DATA ENTRIES:

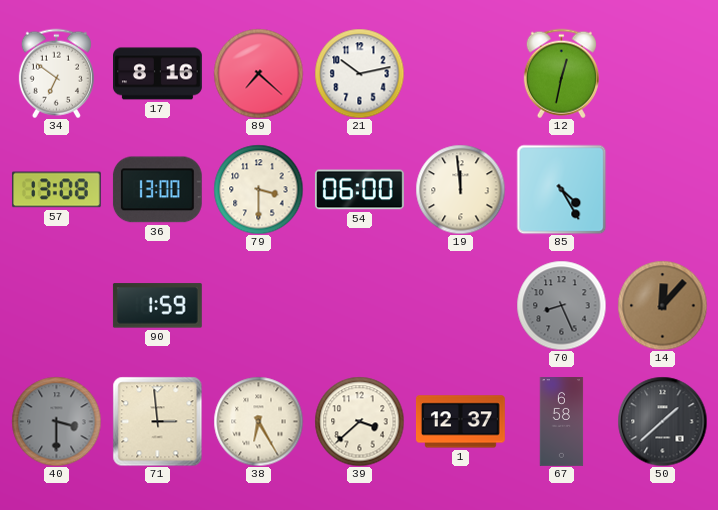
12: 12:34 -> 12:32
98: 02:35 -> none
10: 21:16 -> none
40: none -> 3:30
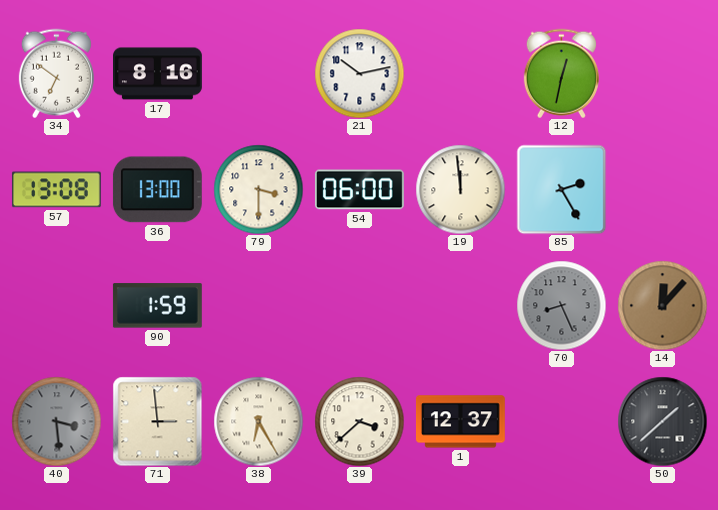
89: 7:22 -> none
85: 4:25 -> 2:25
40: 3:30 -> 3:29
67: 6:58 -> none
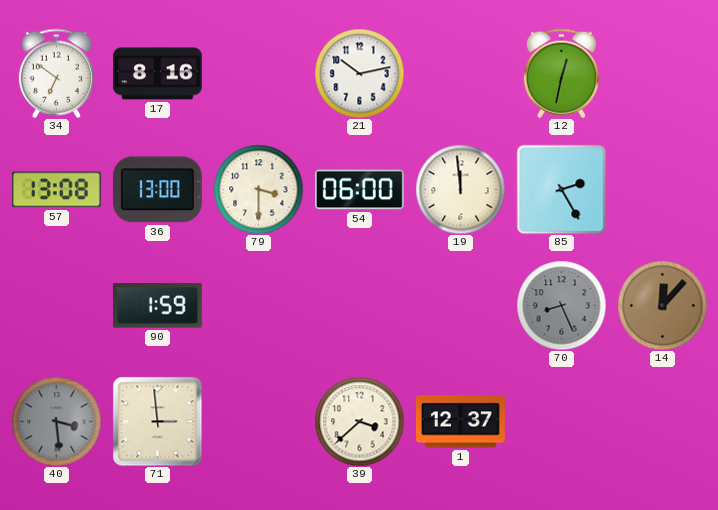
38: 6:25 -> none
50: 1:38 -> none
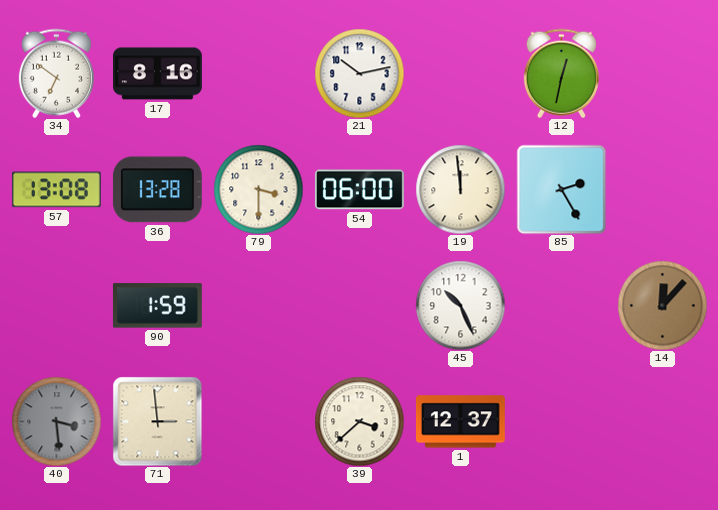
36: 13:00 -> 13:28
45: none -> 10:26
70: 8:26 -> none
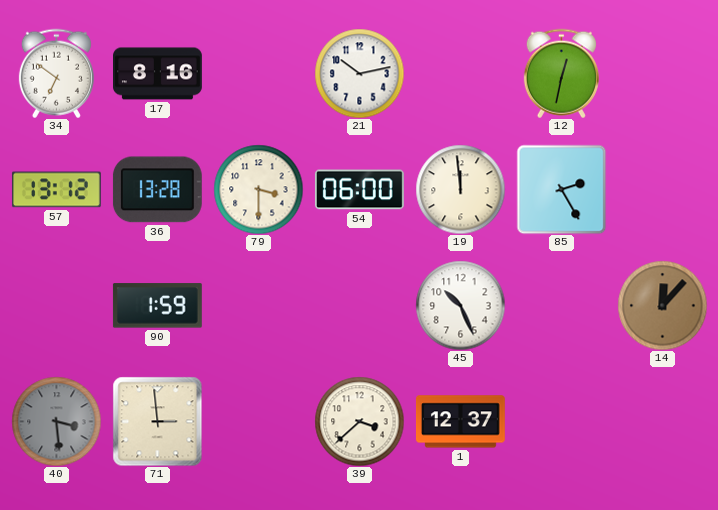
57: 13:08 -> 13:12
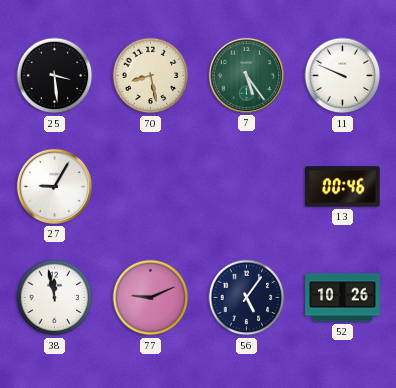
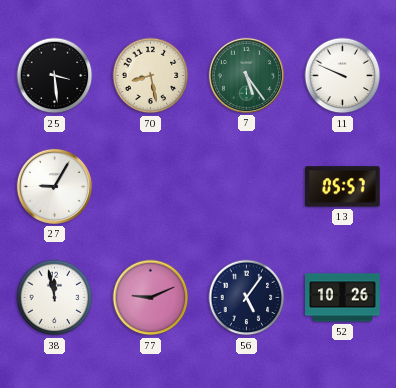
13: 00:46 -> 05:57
==
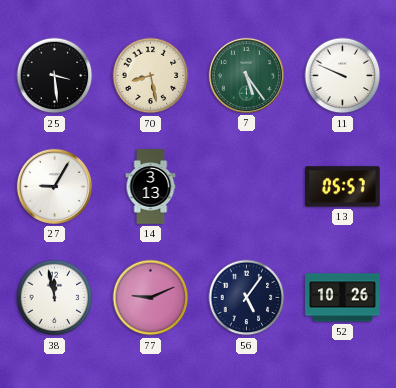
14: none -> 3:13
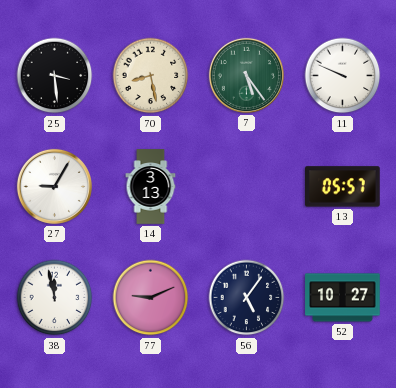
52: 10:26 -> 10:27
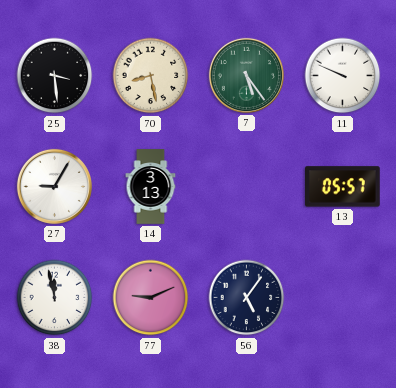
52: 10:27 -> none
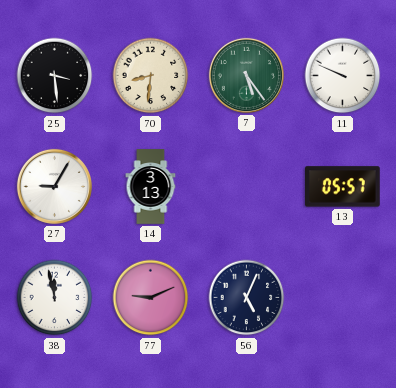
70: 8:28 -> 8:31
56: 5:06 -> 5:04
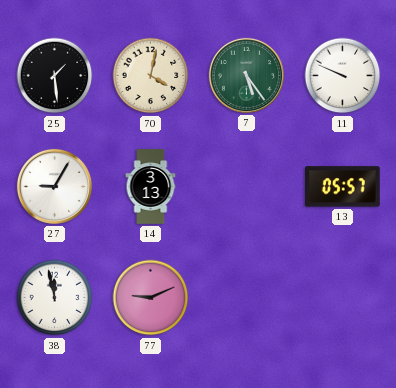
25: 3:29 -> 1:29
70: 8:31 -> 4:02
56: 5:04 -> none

WHAT IS ASKED: Transcribe the records above, from the line reading "12: 12:34 -> 12:32" through the line reading "57: 13:08 -> 13:12", both included, reproducing each line precisely and omitting the picture lines.

RESULT:
12: 12:34 -> 12:32
98: 02:35 -> none
10: 21:16 -> none
40: none -> 3:30
89: 7:22 -> none
85: 4:25 -> 2:25
40: 3:30 -> 3:29
67: 6:58 -> none
38: 6:25 -> none
50: 1:38 -> none
36: 13:00 -> 13:28
45: none -> 10:26
70: 8:26 -> none
57: 13:08 -> 13:12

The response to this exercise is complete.